[Exercise goal]:
If a line of the material holds the string "none", it counts; report the number of such lines alone.
(The data Opens)
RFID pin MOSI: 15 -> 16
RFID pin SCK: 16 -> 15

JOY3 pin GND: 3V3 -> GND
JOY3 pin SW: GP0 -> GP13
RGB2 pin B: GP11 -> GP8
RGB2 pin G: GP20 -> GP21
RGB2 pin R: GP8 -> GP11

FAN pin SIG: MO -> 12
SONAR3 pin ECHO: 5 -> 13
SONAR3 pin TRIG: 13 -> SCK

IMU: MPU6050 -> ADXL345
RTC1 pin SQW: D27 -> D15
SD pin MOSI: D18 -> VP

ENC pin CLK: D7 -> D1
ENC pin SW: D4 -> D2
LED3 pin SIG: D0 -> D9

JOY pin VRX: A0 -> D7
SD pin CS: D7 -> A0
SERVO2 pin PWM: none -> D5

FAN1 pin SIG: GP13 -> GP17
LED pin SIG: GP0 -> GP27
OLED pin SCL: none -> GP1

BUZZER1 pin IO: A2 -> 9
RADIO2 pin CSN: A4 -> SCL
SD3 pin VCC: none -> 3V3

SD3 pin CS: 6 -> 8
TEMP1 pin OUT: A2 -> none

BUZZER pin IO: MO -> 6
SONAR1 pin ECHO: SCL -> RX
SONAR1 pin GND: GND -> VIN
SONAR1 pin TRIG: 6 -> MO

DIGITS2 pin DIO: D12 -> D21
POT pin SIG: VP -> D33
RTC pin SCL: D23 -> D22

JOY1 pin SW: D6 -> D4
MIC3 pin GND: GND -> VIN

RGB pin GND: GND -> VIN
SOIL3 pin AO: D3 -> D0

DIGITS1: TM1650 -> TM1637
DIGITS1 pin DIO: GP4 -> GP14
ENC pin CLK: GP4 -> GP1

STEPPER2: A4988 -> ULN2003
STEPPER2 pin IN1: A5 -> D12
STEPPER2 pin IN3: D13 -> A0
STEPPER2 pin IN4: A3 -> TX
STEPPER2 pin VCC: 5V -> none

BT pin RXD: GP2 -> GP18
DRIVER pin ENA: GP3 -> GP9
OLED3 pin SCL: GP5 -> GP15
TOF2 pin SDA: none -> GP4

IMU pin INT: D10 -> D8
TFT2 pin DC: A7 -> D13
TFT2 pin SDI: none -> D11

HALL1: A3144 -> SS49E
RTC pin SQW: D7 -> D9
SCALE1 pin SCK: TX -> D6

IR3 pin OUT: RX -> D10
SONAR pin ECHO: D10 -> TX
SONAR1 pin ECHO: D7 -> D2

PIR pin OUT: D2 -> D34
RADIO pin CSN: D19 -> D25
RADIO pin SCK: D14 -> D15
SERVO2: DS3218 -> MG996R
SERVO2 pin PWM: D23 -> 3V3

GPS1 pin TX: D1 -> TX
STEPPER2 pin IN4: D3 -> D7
(The data Closes)
[Exercise solution]:
7